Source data
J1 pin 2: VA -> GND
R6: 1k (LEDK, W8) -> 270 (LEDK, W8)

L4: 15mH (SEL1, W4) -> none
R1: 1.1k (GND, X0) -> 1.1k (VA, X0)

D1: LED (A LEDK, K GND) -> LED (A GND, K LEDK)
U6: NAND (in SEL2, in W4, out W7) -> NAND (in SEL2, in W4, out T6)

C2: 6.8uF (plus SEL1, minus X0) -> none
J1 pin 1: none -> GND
...
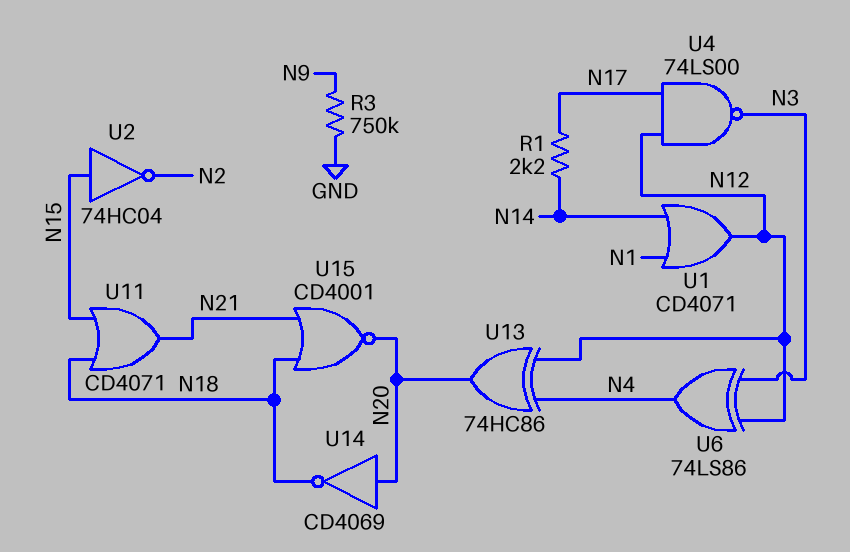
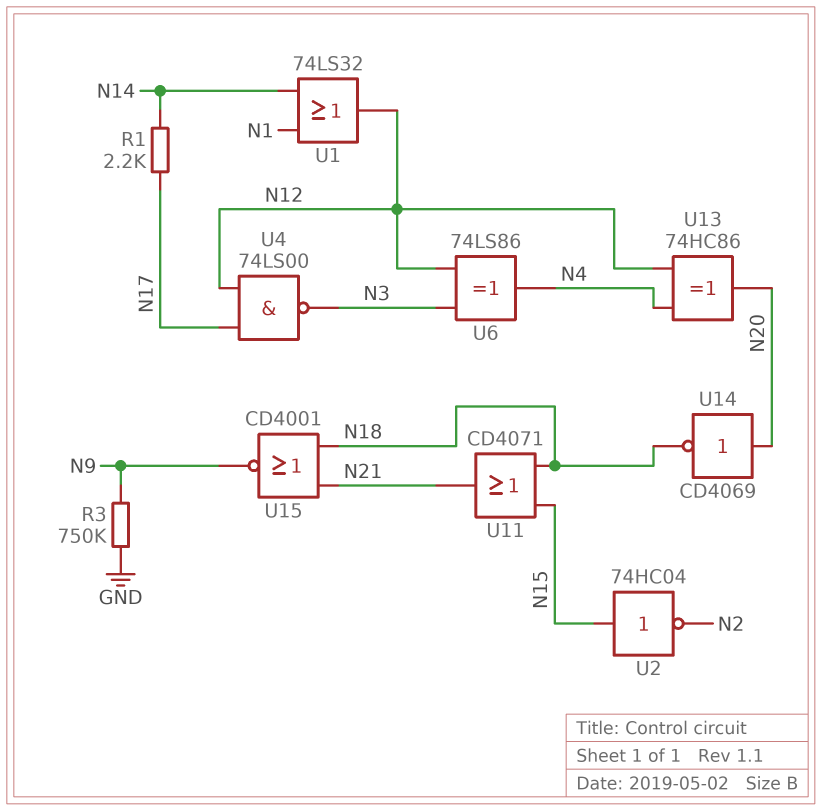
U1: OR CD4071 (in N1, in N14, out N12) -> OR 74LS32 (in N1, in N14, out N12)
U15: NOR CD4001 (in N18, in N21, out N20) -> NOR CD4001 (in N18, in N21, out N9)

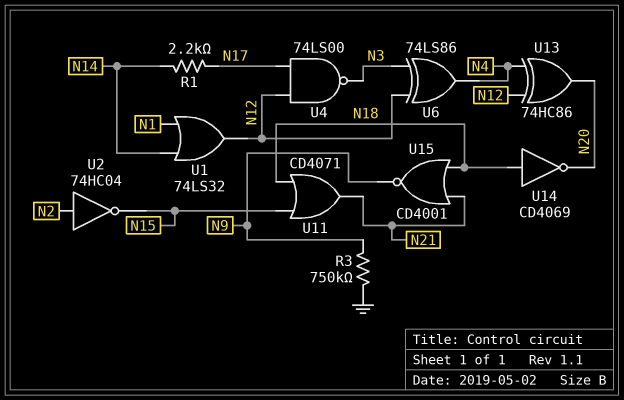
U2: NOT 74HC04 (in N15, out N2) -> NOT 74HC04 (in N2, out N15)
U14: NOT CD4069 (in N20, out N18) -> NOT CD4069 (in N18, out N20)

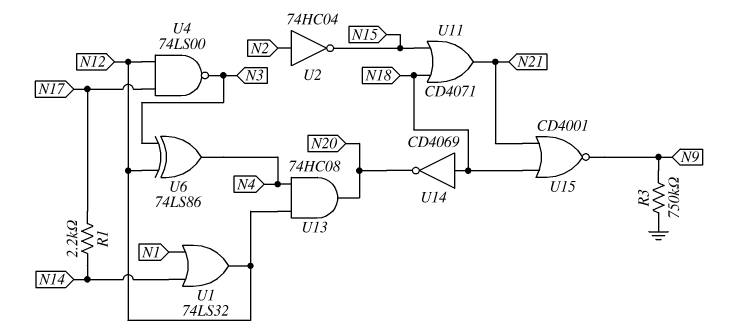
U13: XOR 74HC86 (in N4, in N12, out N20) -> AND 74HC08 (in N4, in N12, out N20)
...
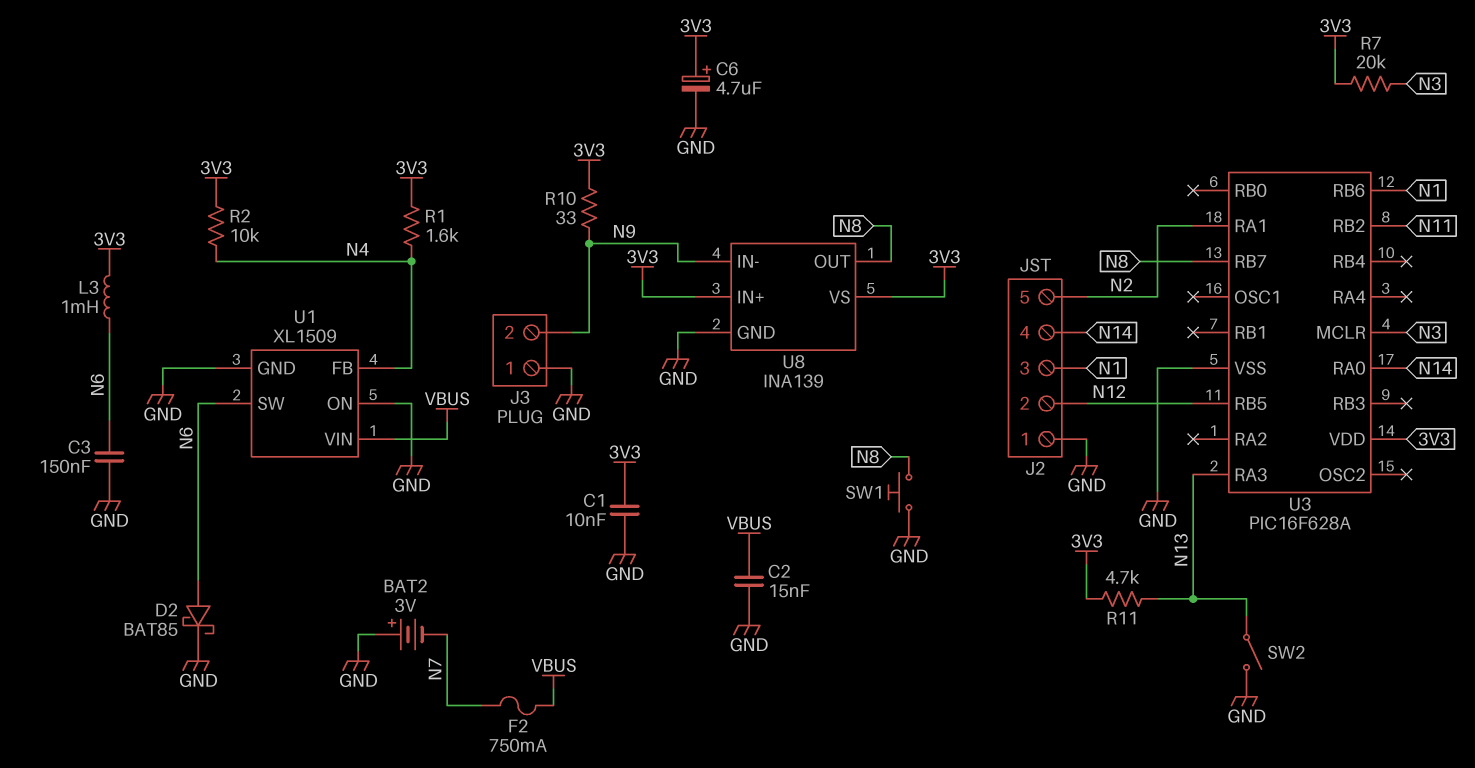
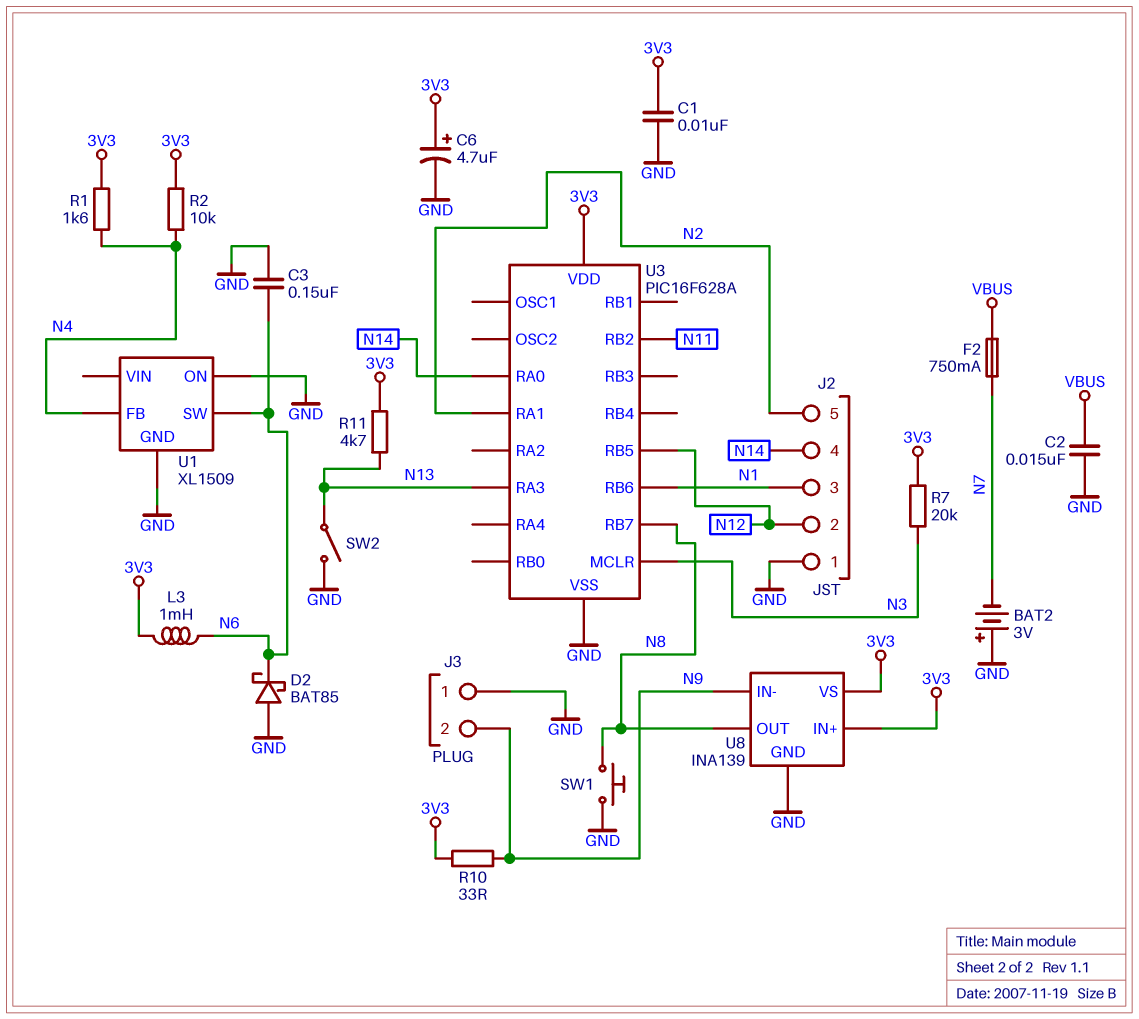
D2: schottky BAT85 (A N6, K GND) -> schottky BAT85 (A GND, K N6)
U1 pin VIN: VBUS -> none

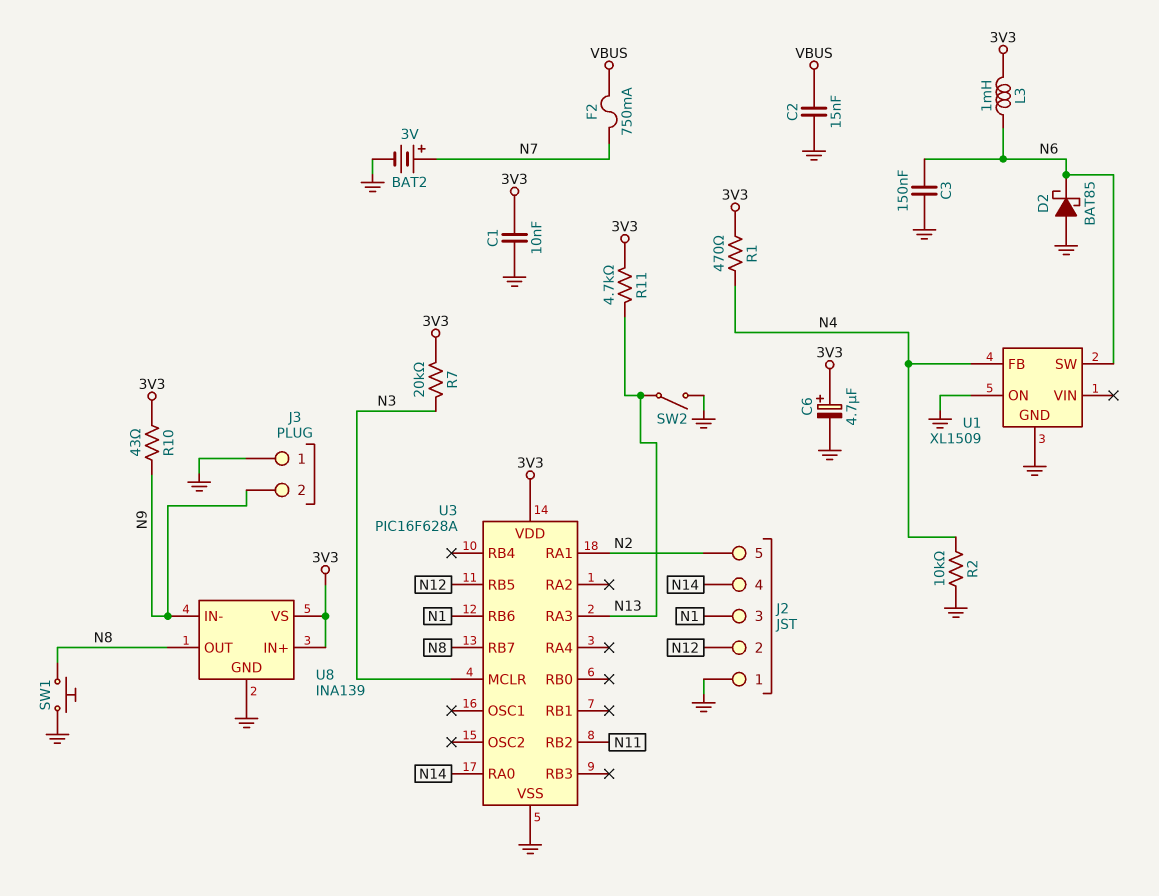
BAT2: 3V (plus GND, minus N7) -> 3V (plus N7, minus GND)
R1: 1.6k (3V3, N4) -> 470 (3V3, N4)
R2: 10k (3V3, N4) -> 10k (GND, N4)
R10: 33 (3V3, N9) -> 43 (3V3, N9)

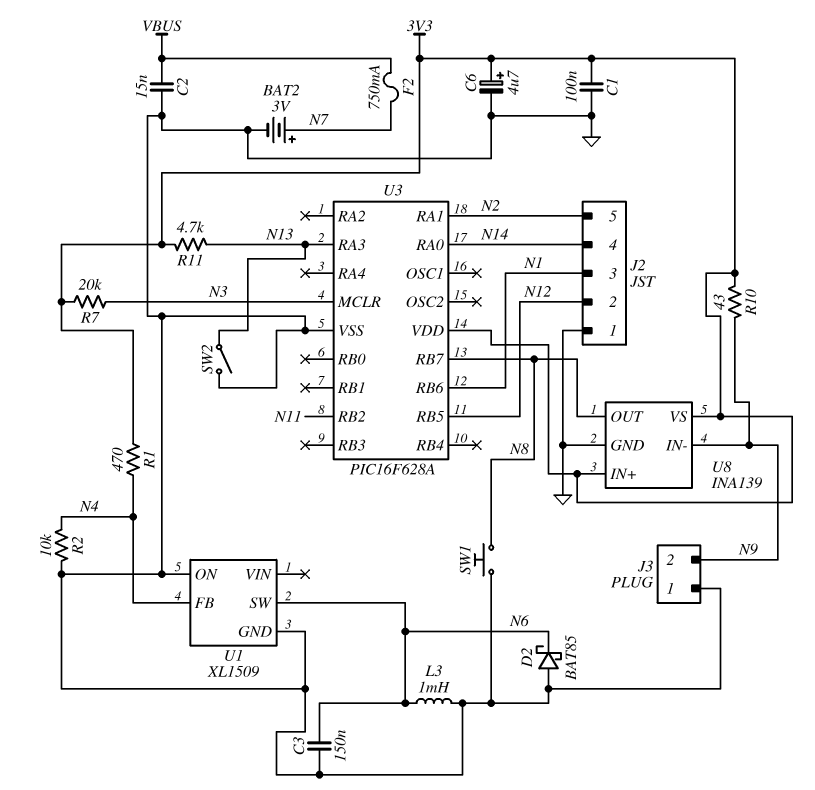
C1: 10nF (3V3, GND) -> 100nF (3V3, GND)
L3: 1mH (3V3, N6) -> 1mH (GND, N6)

Work to be completed: Going back to the entries above, set down exactly the lines that begin at the one with "R6: 1k (LEDK, W8) -> 270 (LEDK, W8)" and end at the one with "J1 pin 1: none -> GND", both included, and nothing else.

Solution:
R6: 1k (LEDK, W8) -> 270 (LEDK, W8)

L4: 15mH (SEL1, W4) -> none
R1: 1.1k (GND, X0) -> 1.1k (VA, X0)

D1: LED (A LEDK, K GND) -> LED (A GND, K LEDK)
U6: NAND (in SEL2, in W4, out W7) -> NAND (in SEL2, in W4, out T6)

C2: 6.8uF (plus SEL1, minus X0) -> none
J1 pin 1: none -> GND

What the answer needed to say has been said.